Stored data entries
>>>
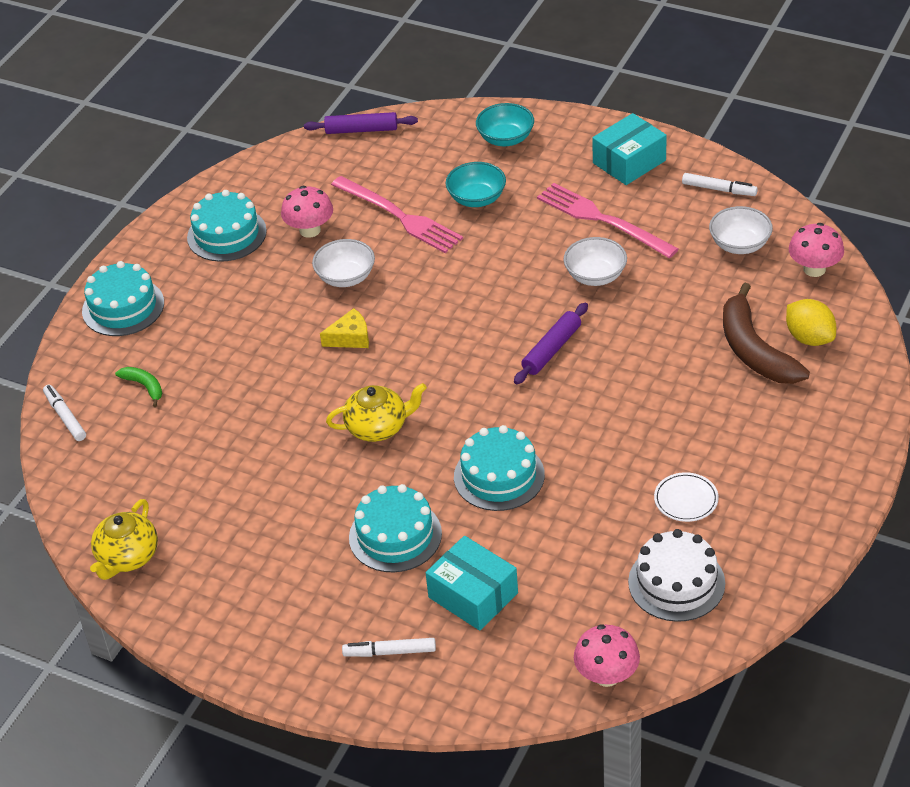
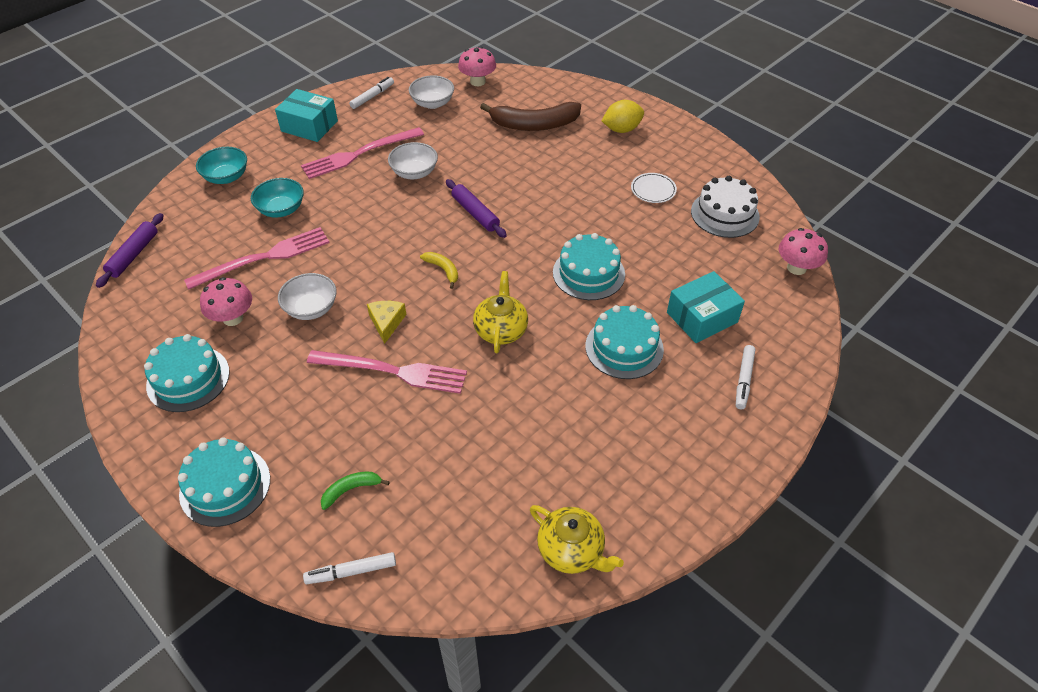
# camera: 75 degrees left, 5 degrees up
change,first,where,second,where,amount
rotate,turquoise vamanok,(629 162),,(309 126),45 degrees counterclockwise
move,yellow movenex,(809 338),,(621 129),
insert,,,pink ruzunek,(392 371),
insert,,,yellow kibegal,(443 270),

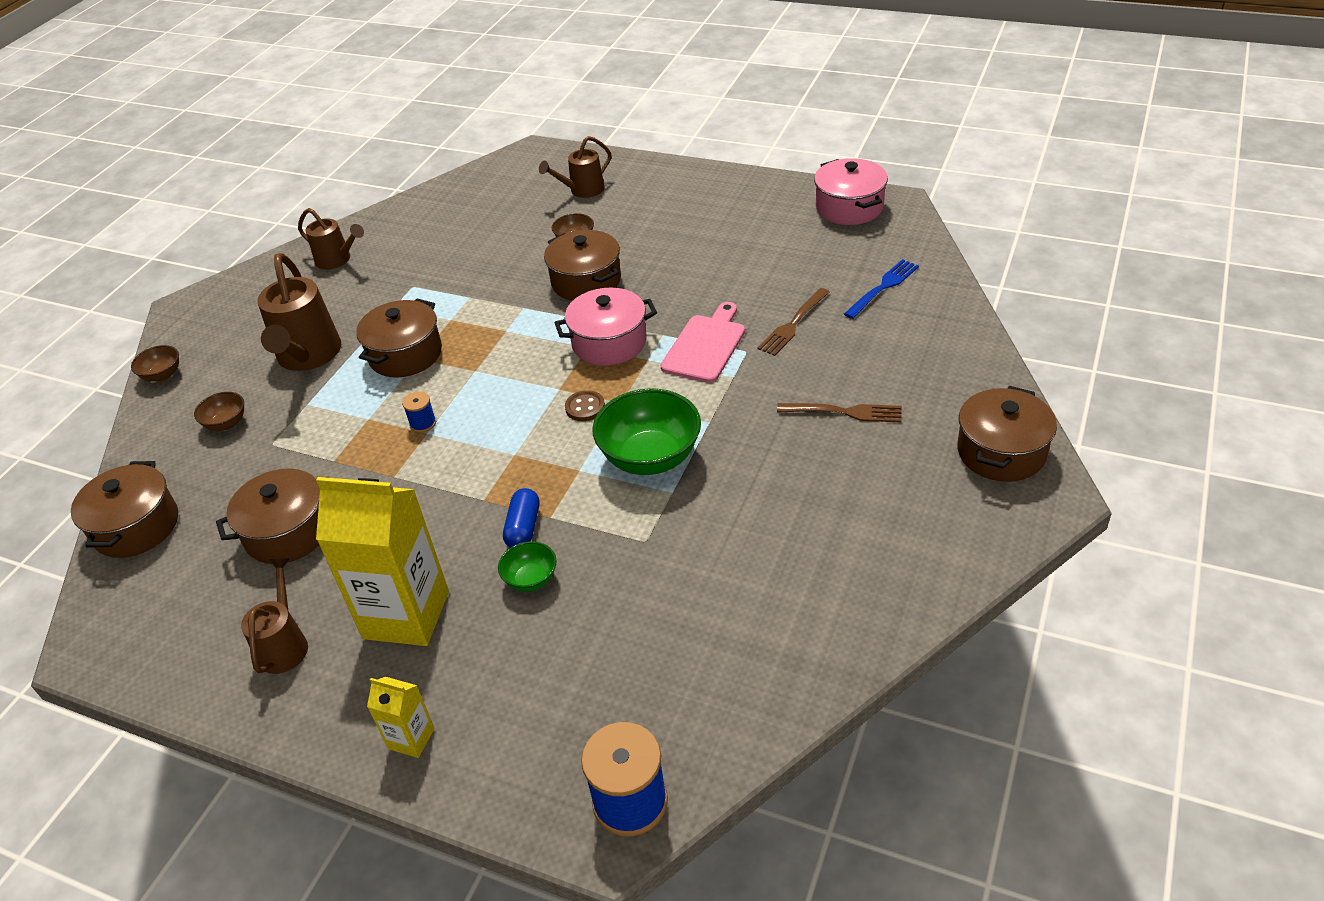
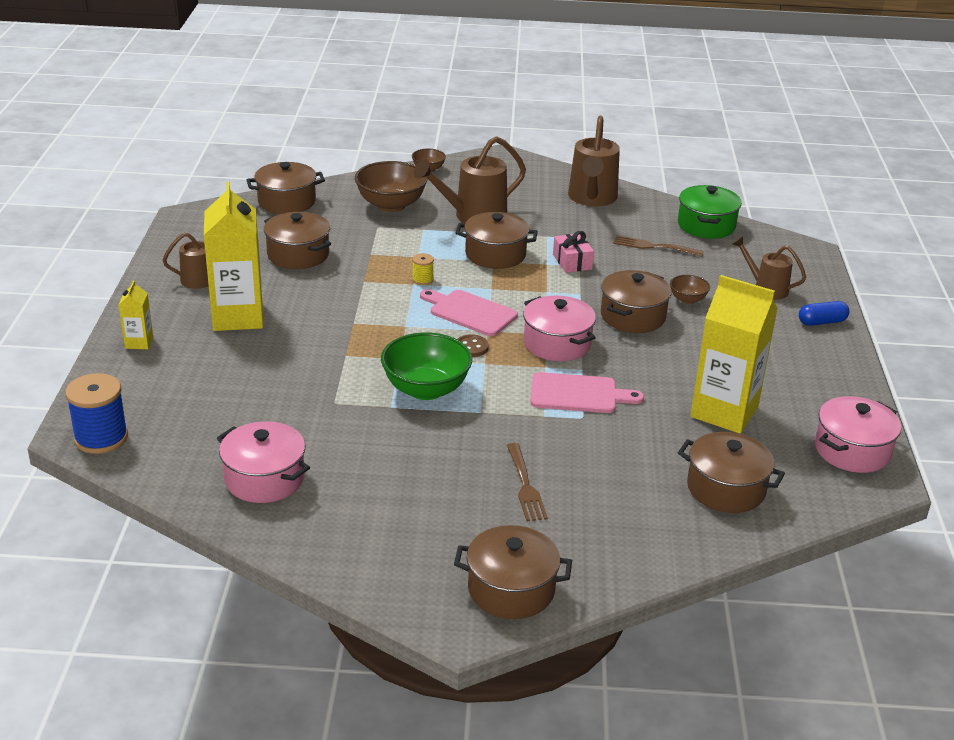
# camera: 65 degrees right, 10 degrees down
change,first,where,second,where,amount
resize,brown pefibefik,(226 423),,(391 205),x2.00
resize,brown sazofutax,(337 260),,(591 199),x1.66
recolor,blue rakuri,(423 423),yellow rakuri,(422 280),
delete,green pefibefik,(531 579),,,
move,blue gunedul,(523 528),,(822 322),
move,brown ruzunek,(793 324),,(654 247),
replace,blue ruzunek,(883 287),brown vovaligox,(726 488),
insert,,,pink vovaligox,(264 479),
insert,,,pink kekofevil,(470 312),
insert,,,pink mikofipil,(572 262),
insert,,,green vovaligox,(706 225),
insert,,,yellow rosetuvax,(724 412),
<<<
• Task objective: The pictures stay out; copy the rest of the data word for word.

• Answer box:
# camera: 75 degrees left, 5 degrees up
change,first,where,second,where,amount
rotate,turquoise vamanok,(629 162),,(309 126),45 degrees counterclockwise
move,yellow movenex,(809 338),,(621 129),
insert,,,pink ruzunek,(392 371),
insert,,,yellow kibegal,(443 270),

# camera: 65 degrees right, 10 degrees down
change,first,where,second,where,amount
resize,brown pefibefik,(226 423),,(391 205),x2.00
resize,brown sazofutax,(337 260),,(591 199),x1.66
recolor,blue rakuri,(423 423),yellow rakuri,(422 280),
delete,green pefibefik,(531 579),,,
move,blue gunedul,(523 528),,(822 322),
move,brown ruzunek,(793 324),,(654 247),
replace,blue ruzunek,(883 287),brown vovaligox,(726 488),
insert,,,pink vovaligox,(264 479),
insert,,,pink kekofevil,(470 312),
insert,,,pink mikofipil,(572 262),
insert,,,green vovaligox,(706 225),
insert,,,yellow rosetuvax,(724 412),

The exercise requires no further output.